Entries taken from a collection
* * * * * * *

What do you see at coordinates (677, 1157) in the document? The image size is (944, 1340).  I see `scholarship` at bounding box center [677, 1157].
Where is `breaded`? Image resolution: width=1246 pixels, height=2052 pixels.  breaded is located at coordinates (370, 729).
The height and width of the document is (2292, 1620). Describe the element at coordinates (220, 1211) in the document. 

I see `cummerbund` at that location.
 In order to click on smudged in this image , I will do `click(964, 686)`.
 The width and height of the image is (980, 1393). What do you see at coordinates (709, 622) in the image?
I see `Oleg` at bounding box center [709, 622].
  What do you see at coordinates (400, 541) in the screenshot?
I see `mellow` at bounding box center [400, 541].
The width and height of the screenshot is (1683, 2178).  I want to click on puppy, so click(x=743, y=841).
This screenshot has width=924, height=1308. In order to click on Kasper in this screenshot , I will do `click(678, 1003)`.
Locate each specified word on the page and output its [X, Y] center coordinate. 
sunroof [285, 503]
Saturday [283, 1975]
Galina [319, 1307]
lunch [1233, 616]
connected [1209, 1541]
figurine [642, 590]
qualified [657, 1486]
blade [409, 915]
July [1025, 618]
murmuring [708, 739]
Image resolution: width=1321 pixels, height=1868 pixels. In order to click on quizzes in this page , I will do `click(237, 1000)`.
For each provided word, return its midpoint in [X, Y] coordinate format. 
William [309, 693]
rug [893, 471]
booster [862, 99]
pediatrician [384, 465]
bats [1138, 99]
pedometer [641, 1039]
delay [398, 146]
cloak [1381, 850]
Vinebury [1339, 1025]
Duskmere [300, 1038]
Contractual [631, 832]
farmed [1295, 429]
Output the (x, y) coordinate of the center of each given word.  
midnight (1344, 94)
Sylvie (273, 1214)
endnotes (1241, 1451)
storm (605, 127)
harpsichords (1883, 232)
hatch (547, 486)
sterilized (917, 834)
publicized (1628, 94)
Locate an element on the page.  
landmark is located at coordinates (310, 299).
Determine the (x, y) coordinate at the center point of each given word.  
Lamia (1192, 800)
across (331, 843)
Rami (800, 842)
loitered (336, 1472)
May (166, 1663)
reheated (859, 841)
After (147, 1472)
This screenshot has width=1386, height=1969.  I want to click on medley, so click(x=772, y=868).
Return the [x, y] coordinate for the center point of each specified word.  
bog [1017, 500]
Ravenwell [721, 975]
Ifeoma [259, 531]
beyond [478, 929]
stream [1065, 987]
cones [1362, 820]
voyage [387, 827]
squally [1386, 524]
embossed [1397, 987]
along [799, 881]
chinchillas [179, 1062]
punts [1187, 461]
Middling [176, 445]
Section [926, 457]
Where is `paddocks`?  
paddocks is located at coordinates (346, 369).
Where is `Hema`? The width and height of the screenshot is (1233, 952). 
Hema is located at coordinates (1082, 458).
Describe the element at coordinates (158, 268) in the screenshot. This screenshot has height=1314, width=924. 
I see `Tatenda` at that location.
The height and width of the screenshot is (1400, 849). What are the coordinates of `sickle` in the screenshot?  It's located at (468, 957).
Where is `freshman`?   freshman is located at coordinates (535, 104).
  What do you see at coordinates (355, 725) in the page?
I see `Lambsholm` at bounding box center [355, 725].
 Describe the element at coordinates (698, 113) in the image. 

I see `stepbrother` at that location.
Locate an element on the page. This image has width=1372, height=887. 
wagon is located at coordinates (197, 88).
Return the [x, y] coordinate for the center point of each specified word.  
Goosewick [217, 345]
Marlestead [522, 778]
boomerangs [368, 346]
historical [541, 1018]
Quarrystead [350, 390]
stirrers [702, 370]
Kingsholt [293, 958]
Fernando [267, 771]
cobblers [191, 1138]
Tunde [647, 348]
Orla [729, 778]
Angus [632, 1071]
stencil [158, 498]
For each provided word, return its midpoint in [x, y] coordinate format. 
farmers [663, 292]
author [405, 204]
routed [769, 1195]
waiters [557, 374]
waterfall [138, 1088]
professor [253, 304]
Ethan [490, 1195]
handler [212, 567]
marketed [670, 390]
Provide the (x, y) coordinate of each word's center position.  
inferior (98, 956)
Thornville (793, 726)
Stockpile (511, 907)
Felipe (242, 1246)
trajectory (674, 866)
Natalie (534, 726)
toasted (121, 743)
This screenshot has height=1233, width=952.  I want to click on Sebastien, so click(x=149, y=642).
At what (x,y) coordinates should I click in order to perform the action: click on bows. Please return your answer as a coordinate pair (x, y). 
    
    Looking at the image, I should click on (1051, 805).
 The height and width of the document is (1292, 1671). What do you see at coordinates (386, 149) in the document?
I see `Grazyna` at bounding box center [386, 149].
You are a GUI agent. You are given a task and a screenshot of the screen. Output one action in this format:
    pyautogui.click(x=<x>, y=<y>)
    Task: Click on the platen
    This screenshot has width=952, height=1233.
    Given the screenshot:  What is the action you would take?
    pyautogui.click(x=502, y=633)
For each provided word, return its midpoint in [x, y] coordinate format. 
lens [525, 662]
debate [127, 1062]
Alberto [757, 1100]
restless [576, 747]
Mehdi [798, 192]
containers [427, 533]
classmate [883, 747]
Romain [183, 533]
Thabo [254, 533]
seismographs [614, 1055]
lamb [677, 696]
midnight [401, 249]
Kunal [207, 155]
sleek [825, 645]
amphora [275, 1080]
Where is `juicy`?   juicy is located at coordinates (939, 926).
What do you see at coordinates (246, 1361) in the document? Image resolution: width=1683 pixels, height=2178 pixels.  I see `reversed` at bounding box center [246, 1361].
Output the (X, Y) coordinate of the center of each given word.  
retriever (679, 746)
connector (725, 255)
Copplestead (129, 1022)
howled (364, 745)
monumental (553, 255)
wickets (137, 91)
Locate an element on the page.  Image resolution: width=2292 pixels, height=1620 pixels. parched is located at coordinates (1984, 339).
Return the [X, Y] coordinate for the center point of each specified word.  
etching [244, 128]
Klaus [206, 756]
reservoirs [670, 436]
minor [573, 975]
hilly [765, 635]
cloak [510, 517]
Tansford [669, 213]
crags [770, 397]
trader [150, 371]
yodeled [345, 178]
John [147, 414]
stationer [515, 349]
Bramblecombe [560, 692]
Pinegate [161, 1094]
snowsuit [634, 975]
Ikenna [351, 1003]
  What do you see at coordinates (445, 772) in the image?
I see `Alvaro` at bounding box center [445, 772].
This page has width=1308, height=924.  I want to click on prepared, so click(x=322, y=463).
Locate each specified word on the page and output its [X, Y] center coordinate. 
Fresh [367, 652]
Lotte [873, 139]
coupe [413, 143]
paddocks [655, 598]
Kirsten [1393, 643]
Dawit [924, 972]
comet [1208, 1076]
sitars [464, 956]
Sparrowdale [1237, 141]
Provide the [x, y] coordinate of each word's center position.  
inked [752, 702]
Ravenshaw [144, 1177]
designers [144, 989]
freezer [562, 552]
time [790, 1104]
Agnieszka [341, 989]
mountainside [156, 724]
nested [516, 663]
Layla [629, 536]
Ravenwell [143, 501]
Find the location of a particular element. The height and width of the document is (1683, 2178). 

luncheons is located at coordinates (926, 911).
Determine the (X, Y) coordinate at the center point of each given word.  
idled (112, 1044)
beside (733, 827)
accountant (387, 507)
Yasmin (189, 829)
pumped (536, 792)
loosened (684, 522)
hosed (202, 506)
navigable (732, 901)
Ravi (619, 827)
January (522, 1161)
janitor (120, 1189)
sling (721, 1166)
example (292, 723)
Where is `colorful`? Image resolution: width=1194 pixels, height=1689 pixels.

* * * * * * *

Copy the rows above word for word, beginning with the line that contains "Romain [183, 533]" and ending after the line that contains "retriever (679, 746)".

_Exercise result_.
Romain [183, 533]
Thabo [254, 533]
seismographs [614, 1055]
lamb [677, 696]
midnight [401, 249]
Kunal [207, 155]
sleek [825, 645]
amphora [275, 1080]
Where is `juicy`?   juicy is located at coordinates (939, 926).
What do you see at coordinates (246, 1361) in the document? Image resolution: width=1683 pixels, height=2178 pixels.  I see `reversed` at bounding box center [246, 1361].
Output the (X, Y) coordinate of the center of each given word.  
retriever (679, 746)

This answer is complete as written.